* **Your objective**:
In your copy of the records, include every word exactly and no pictures.

* **Object change listings**:
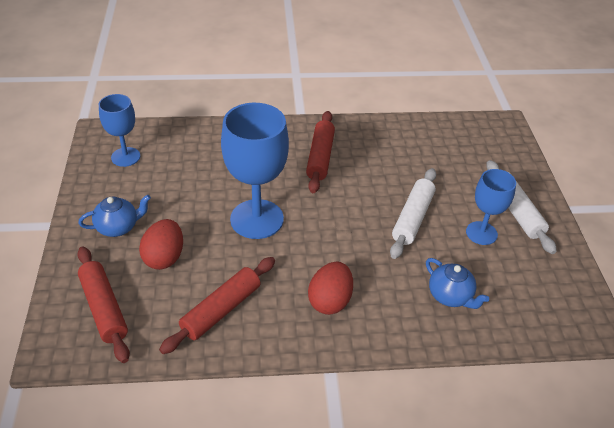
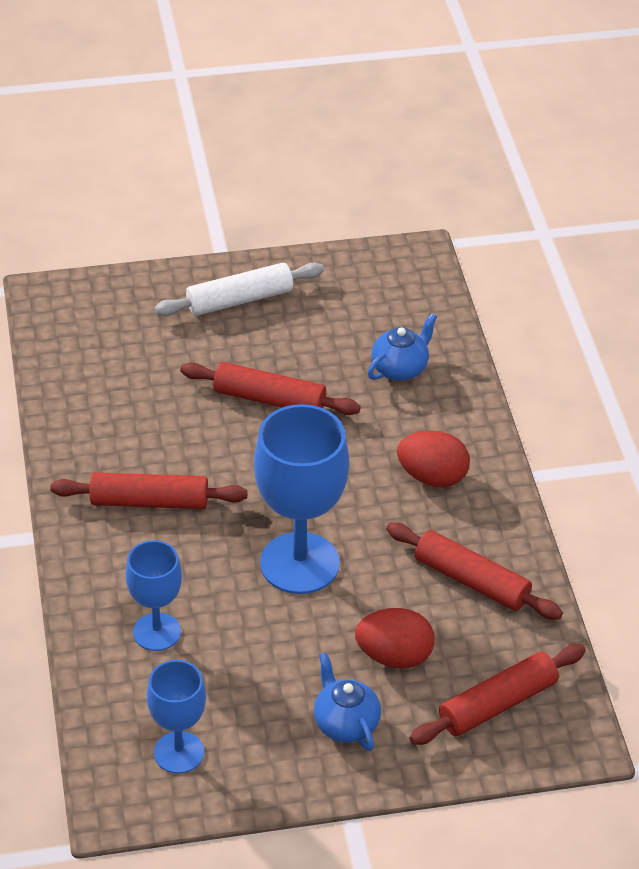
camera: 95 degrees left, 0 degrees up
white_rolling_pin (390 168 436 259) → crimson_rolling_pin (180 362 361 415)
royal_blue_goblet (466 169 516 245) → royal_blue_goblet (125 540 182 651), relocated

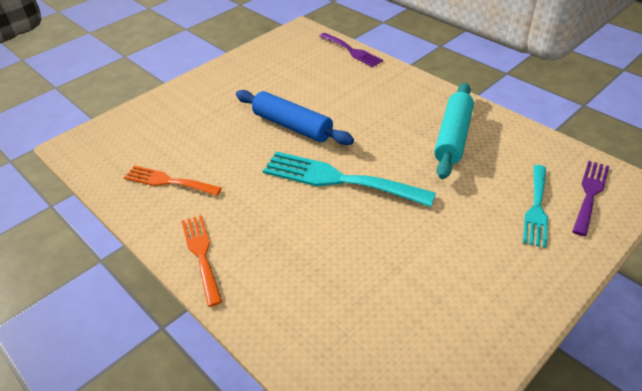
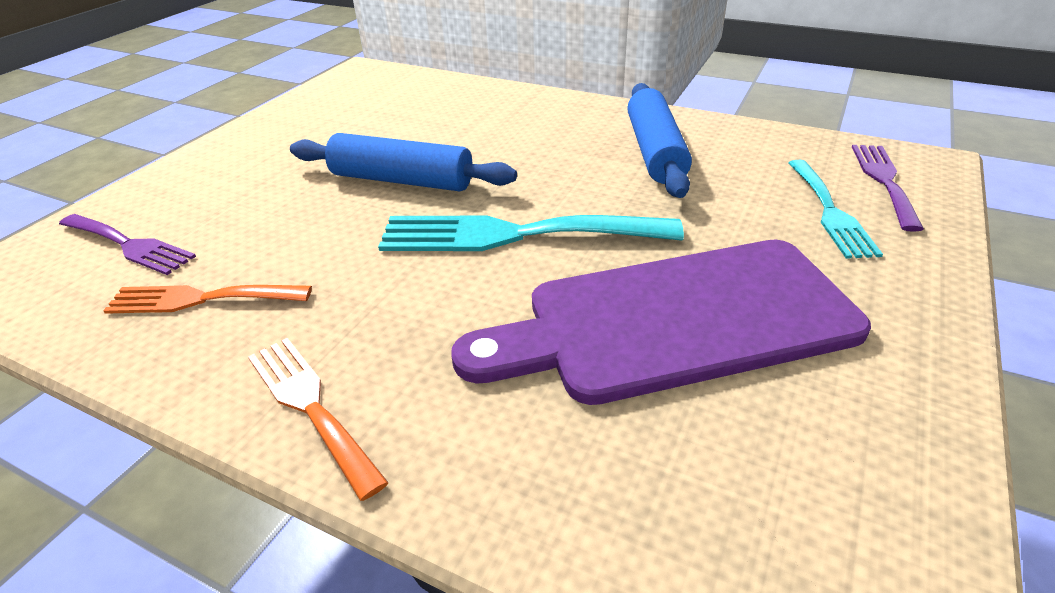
camera: 20 degrees left, 5 degrees down
purple_table_fork (319 33 383 67) → purple_table_fork (59 214 196 275), relocated
aqua_rolling_pin (434 83 474 179) → royal_blue_rolling_pin (627 83 692 198)
- → purple_chopping_board (451 240 871 405)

* **Response area**:
camera: 95 degrees left, 0 degrees up
white_rolling_pin (390 168 436 259) → crimson_rolling_pin (180 362 361 415)
royal_blue_goblet (466 169 516 245) → royal_blue_goblet (125 540 182 651), relocated

camera: 20 degrees left, 5 degrees down
purple_table_fork (319 33 383 67) → purple_table_fork (59 214 196 275), relocated
aqua_rolling_pin (434 83 474 179) → royal_blue_rolling_pin (627 83 692 198)
- → purple_chopping_board (451 240 871 405)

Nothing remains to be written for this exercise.